(DATA SUPPLIED begins)
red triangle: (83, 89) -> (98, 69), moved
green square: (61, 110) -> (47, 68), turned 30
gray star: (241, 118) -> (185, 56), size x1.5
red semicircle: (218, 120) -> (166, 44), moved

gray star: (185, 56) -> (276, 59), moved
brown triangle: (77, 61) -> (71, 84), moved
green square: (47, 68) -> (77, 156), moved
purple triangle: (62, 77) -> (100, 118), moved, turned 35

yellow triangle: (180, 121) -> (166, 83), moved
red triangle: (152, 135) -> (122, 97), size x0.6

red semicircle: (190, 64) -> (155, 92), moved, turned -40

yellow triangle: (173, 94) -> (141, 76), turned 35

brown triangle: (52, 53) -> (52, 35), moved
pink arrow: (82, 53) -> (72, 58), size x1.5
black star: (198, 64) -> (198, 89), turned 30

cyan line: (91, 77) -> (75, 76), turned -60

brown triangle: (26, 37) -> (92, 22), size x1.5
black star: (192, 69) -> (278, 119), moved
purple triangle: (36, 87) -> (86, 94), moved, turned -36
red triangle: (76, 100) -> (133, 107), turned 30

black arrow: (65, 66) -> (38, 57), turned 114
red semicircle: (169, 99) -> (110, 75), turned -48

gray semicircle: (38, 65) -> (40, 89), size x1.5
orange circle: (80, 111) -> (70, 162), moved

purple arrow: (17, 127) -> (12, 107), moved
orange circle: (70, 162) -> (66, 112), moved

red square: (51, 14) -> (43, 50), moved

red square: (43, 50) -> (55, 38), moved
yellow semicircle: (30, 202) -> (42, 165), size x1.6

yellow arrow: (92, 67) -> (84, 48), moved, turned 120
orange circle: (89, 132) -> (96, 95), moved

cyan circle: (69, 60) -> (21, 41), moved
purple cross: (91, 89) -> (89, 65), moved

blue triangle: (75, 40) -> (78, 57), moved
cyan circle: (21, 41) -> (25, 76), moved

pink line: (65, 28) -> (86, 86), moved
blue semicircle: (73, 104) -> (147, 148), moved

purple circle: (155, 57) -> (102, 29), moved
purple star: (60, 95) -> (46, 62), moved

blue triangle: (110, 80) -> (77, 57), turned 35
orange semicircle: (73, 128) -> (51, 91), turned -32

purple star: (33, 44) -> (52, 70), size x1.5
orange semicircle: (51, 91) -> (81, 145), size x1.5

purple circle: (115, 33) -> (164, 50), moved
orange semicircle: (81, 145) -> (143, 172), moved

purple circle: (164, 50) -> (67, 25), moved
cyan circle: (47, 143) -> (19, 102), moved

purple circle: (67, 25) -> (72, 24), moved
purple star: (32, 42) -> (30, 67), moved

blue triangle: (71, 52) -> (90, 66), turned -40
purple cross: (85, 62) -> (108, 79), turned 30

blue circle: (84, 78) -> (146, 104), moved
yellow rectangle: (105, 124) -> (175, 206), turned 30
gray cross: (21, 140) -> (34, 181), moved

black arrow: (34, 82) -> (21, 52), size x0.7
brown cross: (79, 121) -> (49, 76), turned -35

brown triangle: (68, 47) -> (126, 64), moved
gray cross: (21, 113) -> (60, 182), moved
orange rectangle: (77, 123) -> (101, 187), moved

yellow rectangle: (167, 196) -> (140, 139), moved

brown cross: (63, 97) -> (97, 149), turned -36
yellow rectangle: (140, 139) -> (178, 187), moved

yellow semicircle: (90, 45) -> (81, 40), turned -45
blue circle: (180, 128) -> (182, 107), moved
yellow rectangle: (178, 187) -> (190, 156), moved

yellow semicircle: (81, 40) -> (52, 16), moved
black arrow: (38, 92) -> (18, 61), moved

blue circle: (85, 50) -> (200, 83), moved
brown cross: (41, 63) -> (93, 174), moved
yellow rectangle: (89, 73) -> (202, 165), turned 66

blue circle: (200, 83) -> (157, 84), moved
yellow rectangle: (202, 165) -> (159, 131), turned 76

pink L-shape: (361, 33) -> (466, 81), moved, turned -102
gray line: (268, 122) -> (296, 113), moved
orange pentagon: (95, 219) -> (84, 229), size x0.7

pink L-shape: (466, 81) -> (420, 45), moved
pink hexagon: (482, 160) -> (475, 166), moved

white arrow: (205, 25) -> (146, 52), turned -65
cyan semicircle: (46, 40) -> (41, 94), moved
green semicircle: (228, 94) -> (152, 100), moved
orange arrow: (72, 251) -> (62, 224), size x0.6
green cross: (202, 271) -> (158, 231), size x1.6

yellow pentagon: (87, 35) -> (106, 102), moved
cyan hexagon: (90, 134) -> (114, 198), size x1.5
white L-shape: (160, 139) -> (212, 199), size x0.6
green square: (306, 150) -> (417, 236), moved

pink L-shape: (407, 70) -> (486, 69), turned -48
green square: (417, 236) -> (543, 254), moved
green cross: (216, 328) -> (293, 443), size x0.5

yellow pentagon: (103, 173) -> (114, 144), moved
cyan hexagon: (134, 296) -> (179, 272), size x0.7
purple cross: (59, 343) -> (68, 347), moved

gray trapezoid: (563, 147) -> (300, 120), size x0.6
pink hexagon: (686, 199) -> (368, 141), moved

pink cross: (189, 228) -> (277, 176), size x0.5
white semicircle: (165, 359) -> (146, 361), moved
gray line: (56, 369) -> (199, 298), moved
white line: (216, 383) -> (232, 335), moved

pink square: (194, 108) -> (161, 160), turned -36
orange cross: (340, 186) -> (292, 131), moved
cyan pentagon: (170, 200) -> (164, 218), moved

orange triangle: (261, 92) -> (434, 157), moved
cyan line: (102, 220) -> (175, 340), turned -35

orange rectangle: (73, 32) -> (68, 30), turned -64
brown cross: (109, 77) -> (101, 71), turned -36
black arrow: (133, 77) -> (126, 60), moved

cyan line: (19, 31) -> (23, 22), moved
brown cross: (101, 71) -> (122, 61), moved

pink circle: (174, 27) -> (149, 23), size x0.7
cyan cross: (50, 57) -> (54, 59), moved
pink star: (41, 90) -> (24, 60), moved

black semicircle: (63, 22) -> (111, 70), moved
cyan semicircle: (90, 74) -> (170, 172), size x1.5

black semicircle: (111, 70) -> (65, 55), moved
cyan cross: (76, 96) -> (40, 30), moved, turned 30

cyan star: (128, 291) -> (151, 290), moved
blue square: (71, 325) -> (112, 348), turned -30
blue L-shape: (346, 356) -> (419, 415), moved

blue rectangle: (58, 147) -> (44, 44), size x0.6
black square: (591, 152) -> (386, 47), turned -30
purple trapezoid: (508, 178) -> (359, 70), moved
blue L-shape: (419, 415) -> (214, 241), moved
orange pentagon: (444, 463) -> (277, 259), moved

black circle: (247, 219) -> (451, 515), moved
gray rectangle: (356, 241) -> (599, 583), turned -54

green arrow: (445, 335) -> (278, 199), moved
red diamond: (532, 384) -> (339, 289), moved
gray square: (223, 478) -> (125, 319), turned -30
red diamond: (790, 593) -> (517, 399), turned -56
(DATA SUPPLIED ends)
TASK ITEM:
What is wanted is an exact copy of the data.

RESPONSE TO THIS EXERCISE:
red triangle: (83, 89) -> (98, 69), moved
green square: (61, 110) -> (47, 68), turned 30
gray star: (241, 118) -> (185, 56), size x1.5
red semicircle: (218, 120) -> (166, 44), moved

gray star: (185, 56) -> (276, 59), moved
brown triangle: (77, 61) -> (71, 84), moved
green square: (47, 68) -> (77, 156), moved
purple triangle: (62, 77) -> (100, 118), moved, turned 35

yellow triangle: (180, 121) -> (166, 83), moved
red triangle: (152, 135) -> (122, 97), size x0.6

red semicircle: (190, 64) -> (155, 92), moved, turned -40

yellow triangle: (173, 94) -> (141, 76), turned 35

brown triangle: (52, 53) -> (52, 35), moved
pink arrow: (82, 53) -> (72, 58), size x1.5
black star: (198, 64) -> (198, 89), turned 30

cyan line: (91, 77) -> (75, 76), turned -60

brown triangle: (26, 37) -> (92, 22), size x1.5
black star: (192, 69) -> (278, 119), moved
purple triangle: (36, 87) -> (86, 94), moved, turned -36
red triangle: (76, 100) -> (133, 107), turned 30

black arrow: (65, 66) -> (38, 57), turned 114
red semicircle: (169, 99) -> (110, 75), turned -48

gray semicircle: (38, 65) -> (40, 89), size x1.5
orange circle: (80, 111) -> (70, 162), moved

purple arrow: (17, 127) -> (12, 107), moved
orange circle: (70, 162) -> (66, 112), moved

red square: (51, 14) -> (43, 50), moved

red square: (43, 50) -> (55, 38), moved
yellow semicircle: (30, 202) -> (42, 165), size x1.6

yellow arrow: (92, 67) -> (84, 48), moved, turned 120
orange circle: (89, 132) -> (96, 95), moved

cyan circle: (69, 60) -> (21, 41), moved
purple cross: (91, 89) -> (89, 65), moved

blue triangle: (75, 40) -> (78, 57), moved
cyan circle: (21, 41) -> (25, 76), moved

pink line: (65, 28) -> (86, 86), moved
blue semicircle: (73, 104) -> (147, 148), moved

purple circle: (155, 57) -> (102, 29), moved
purple star: (60, 95) -> (46, 62), moved

blue triangle: (110, 80) -> (77, 57), turned 35
orange semicircle: (73, 128) -> (51, 91), turned -32

purple star: (33, 44) -> (52, 70), size x1.5
orange semicircle: (51, 91) -> (81, 145), size x1.5

purple circle: (115, 33) -> (164, 50), moved
orange semicircle: (81, 145) -> (143, 172), moved

purple circle: (164, 50) -> (67, 25), moved
cyan circle: (47, 143) -> (19, 102), moved

purple circle: (67, 25) -> (72, 24), moved
purple star: (32, 42) -> (30, 67), moved

blue triangle: (71, 52) -> (90, 66), turned -40
purple cross: (85, 62) -> (108, 79), turned 30

blue circle: (84, 78) -> (146, 104), moved
yellow rectangle: (105, 124) -> (175, 206), turned 30
gray cross: (21, 140) -> (34, 181), moved

black arrow: (34, 82) -> (21, 52), size x0.7
brown cross: (79, 121) -> (49, 76), turned -35

brown triangle: (68, 47) -> (126, 64), moved
gray cross: (21, 113) -> (60, 182), moved
orange rectangle: (77, 123) -> (101, 187), moved

yellow rectangle: (167, 196) -> (140, 139), moved

brown cross: (63, 97) -> (97, 149), turned -36
yellow rectangle: (140, 139) -> (178, 187), moved

yellow semicircle: (90, 45) -> (81, 40), turned -45
blue circle: (180, 128) -> (182, 107), moved
yellow rectangle: (178, 187) -> (190, 156), moved

yellow semicircle: (81, 40) -> (52, 16), moved
black arrow: (38, 92) -> (18, 61), moved

blue circle: (85, 50) -> (200, 83), moved
brown cross: (41, 63) -> (93, 174), moved
yellow rectangle: (89, 73) -> (202, 165), turned 66

blue circle: (200, 83) -> (157, 84), moved
yellow rectangle: (202, 165) -> (159, 131), turned 76

pink L-shape: (361, 33) -> (466, 81), moved, turned -102
gray line: (268, 122) -> (296, 113), moved
orange pentagon: (95, 219) -> (84, 229), size x0.7

pink L-shape: (466, 81) -> (420, 45), moved
pink hexagon: (482, 160) -> (475, 166), moved

white arrow: (205, 25) -> (146, 52), turned -65
cyan semicircle: (46, 40) -> (41, 94), moved
green semicircle: (228, 94) -> (152, 100), moved
orange arrow: (72, 251) -> (62, 224), size x0.6
green cross: (202, 271) -> (158, 231), size x1.6

yellow pentagon: (87, 35) -> (106, 102), moved
cyan hexagon: (90, 134) -> (114, 198), size x1.5
white L-shape: (160, 139) -> (212, 199), size x0.6
green square: (306, 150) -> (417, 236), moved

pink L-shape: (407, 70) -> (486, 69), turned -48
green square: (417, 236) -> (543, 254), moved
green cross: (216, 328) -> (293, 443), size x0.5

yellow pentagon: (103, 173) -> (114, 144), moved
cyan hexagon: (134, 296) -> (179, 272), size x0.7
purple cross: (59, 343) -> (68, 347), moved

gray trapezoid: (563, 147) -> (300, 120), size x0.6
pink hexagon: (686, 199) -> (368, 141), moved

pink cross: (189, 228) -> (277, 176), size x0.5
white semicircle: (165, 359) -> (146, 361), moved
gray line: (56, 369) -> (199, 298), moved
white line: (216, 383) -> (232, 335), moved

pink square: (194, 108) -> (161, 160), turned -36
orange cross: (340, 186) -> (292, 131), moved
cyan pentagon: (170, 200) -> (164, 218), moved

orange triangle: (261, 92) -> (434, 157), moved
cyan line: (102, 220) -> (175, 340), turned -35

orange rectangle: (73, 32) -> (68, 30), turned -64
brown cross: (109, 77) -> (101, 71), turned -36
black arrow: (133, 77) -> (126, 60), moved

cyan line: (19, 31) -> (23, 22), moved
brown cross: (101, 71) -> (122, 61), moved

pink circle: (174, 27) -> (149, 23), size x0.7
cyan cross: (50, 57) -> (54, 59), moved
pink star: (41, 90) -> (24, 60), moved

black semicircle: (63, 22) -> (111, 70), moved
cyan semicircle: (90, 74) -> (170, 172), size x1.5

black semicircle: (111, 70) -> (65, 55), moved
cyan cross: (76, 96) -> (40, 30), moved, turned 30

cyan star: (128, 291) -> (151, 290), moved
blue square: (71, 325) -> (112, 348), turned -30
blue L-shape: (346, 356) -> (419, 415), moved

blue rectangle: (58, 147) -> (44, 44), size x0.6
black square: (591, 152) -> (386, 47), turned -30
purple trapezoid: (508, 178) -> (359, 70), moved
blue L-shape: (419, 415) -> (214, 241), moved
orange pentagon: (444, 463) -> (277, 259), moved

black circle: (247, 219) -> (451, 515), moved
gray rectangle: (356, 241) -> (599, 583), turned -54

green arrow: (445, 335) -> (278, 199), moved
red diamond: (532, 384) -> (339, 289), moved
gray square: (223, 478) -> (125, 319), turned -30
red diamond: (790, 593) -> (517, 399), turned -56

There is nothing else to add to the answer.